* **What is being asked**
Each entry should be copied as it stands, leaving the pictures behind.

* **Items from a dataset**
__________

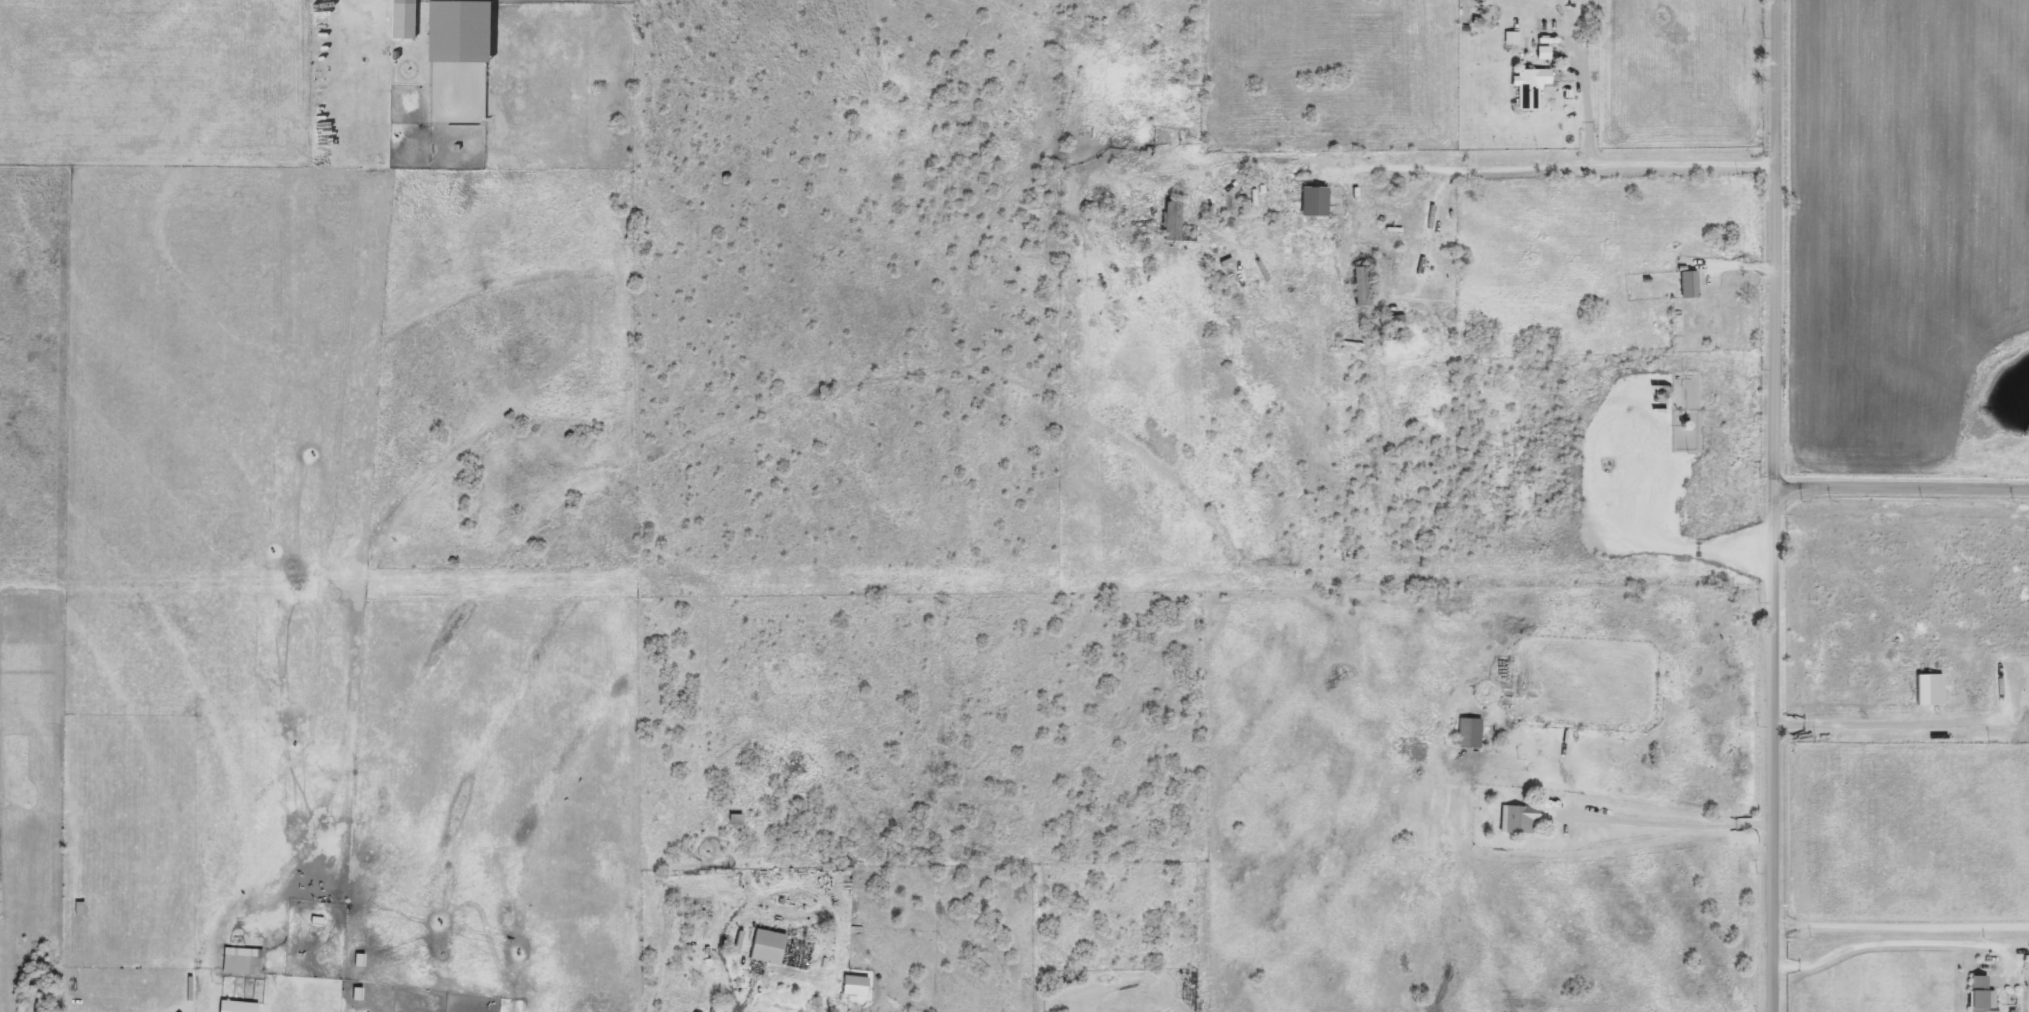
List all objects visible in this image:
road: (366, 0)
building: (403, 18)
building: (459, 29)
building: (1532, 87)
road: (1588, 107)
road: (1474, 167)
building: (1316, 201)
building: (1174, 220)
road: (1775, 245)
building: (1690, 285)
building: (1364, 286)
road: (1901, 487)
road: (1921, 721)
building: (1471, 732)
road: (1778, 751)
road: (324, 797)
building: (1520, 818)
road: (1668, 823)
road: (777, 888)
road: (1904, 925)
building: (770, 947)
road: (1906, 947)
building: (244, 961)
building: (1984, 995)
road: (744, 1000)
building: (239, 1006)

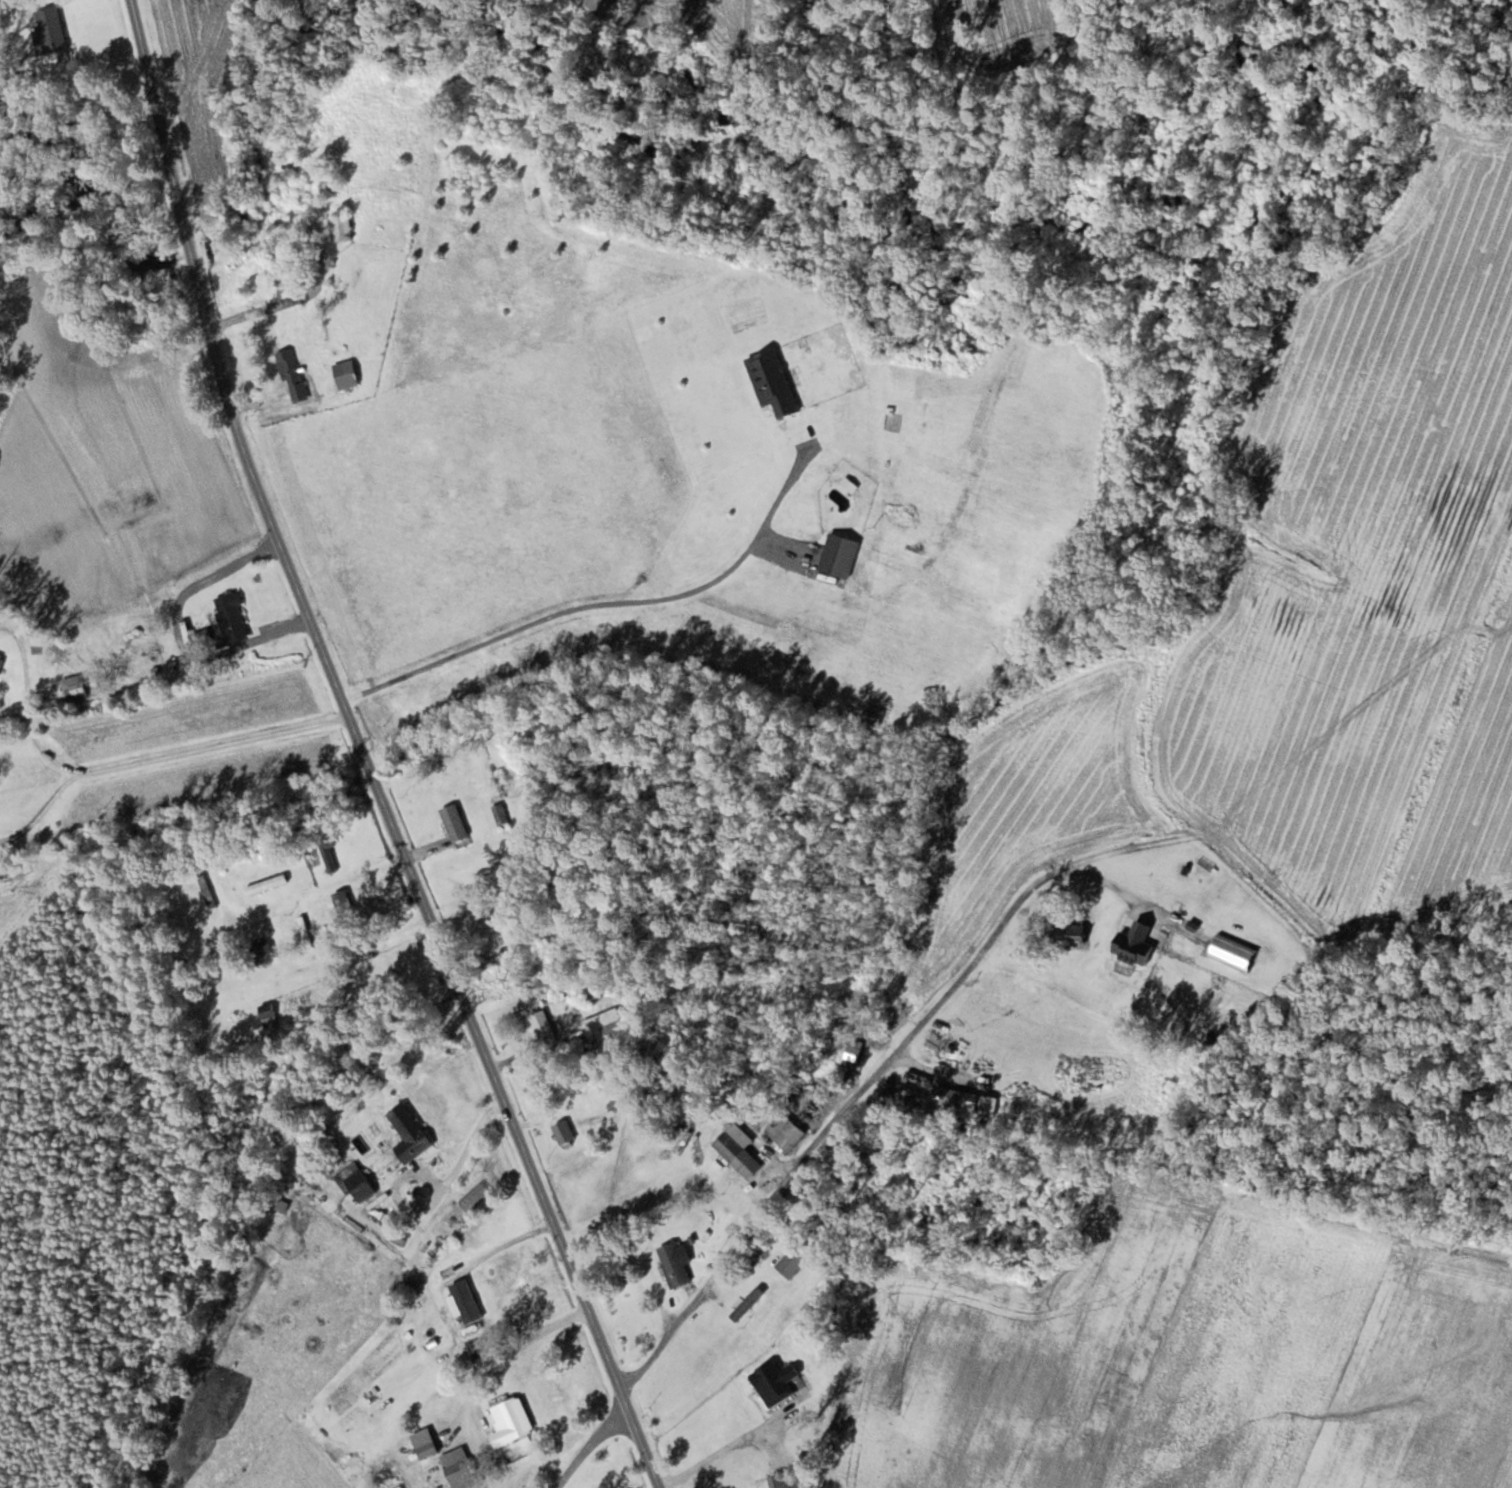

__________

* **Exercise output**
List all objects visible in this image:
road: (366, 0)
building: (403, 18)
building: (459, 29)
building: (1532, 87)
road: (1588, 107)
road: (1474, 167)
building: (1316, 201)
building: (1174, 220)
road: (1775, 245)
building: (1690, 285)
building: (1364, 286)
road: (1901, 487)
road: (1921, 721)
building: (1471, 732)
road: (1778, 751)
road: (324, 797)
building: (1520, 818)
road: (1668, 823)
road: (777, 888)
road: (1904, 925)
building: (770, 947)
road: (1906, 947)
building: (244, 961)
building: (1984, 995)
road: (744, 1000)
building: (239, 1006)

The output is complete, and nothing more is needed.